Multi-step shape changes:
————————

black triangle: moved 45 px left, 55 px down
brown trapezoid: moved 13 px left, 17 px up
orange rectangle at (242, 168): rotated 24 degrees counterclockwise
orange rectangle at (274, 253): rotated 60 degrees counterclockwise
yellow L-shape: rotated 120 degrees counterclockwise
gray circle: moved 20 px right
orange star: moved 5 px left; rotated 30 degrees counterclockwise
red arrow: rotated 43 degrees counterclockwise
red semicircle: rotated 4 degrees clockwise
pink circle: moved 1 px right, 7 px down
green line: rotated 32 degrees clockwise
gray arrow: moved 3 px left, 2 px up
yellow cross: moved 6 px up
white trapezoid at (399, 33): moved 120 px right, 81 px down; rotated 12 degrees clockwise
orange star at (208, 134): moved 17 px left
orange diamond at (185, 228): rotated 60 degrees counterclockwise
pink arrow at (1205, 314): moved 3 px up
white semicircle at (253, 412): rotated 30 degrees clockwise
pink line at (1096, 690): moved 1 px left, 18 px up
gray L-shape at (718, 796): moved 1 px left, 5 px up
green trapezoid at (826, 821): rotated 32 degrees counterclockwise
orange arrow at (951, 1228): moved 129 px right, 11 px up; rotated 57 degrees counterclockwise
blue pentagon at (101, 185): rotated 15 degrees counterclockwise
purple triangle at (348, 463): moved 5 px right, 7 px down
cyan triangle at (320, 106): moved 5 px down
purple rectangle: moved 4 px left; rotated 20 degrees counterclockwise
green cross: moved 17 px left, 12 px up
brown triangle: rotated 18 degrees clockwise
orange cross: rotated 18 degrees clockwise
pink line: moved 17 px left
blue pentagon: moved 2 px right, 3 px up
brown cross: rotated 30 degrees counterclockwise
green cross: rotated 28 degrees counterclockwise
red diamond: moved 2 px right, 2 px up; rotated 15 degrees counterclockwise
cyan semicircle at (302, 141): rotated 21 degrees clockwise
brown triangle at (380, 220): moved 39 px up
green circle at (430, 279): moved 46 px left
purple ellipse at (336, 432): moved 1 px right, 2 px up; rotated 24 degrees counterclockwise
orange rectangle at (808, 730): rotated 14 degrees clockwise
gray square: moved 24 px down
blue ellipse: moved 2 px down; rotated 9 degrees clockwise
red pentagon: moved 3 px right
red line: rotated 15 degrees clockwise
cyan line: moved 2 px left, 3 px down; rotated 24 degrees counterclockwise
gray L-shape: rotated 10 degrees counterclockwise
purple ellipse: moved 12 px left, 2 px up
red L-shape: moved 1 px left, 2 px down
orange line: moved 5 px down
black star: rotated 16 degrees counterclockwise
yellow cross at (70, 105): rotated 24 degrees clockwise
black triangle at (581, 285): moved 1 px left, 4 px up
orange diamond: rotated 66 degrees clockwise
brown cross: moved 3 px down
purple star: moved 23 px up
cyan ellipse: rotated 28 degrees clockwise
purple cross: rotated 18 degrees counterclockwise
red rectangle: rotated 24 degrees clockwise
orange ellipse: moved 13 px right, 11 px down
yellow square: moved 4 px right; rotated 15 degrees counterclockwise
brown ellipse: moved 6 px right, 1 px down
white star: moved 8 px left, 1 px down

————————

**EXERCISE BRIEF**
All lines with the word "semicircle" are needed; pull them from the entries and copy each.

**PROBLEM SOLUTION**
red semicircle: rotated 4 degrees clockwise
white semicircle at (253, 412): rotated 30 degrees clockwise
cyan semicircle at (302, 141): rotated 21 degrees clockwise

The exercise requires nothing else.